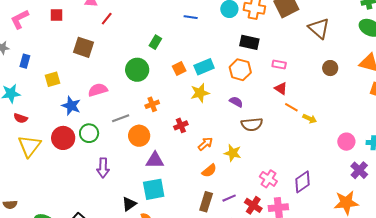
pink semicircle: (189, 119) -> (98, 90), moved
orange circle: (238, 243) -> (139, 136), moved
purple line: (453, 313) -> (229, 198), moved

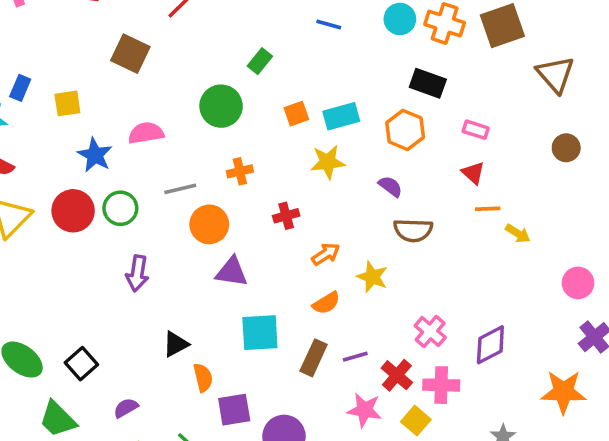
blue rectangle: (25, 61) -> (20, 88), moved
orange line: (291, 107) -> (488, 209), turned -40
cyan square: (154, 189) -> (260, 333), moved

****************************************

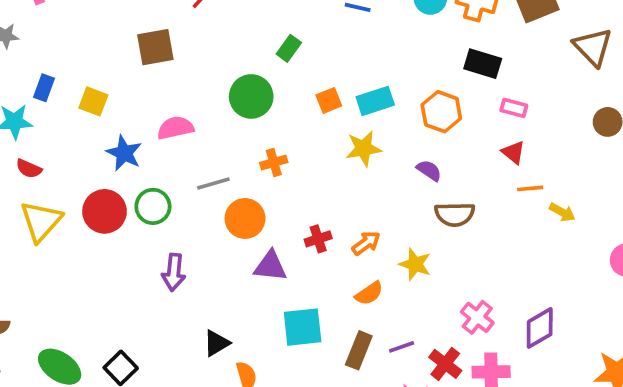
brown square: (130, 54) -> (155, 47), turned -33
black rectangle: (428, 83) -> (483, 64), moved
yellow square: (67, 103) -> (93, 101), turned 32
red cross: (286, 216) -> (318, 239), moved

****************************************

For this exercise, please output exactly the lines above starting at the line with "orange line: (291, 107)" and ending at the line with "cyan square: (154, 189) -> (260, 333), moved", ends included.

orange line: (291, 107) -> (488, 209), turned -40
cyan square: (154, 189) -> (260, 333), moved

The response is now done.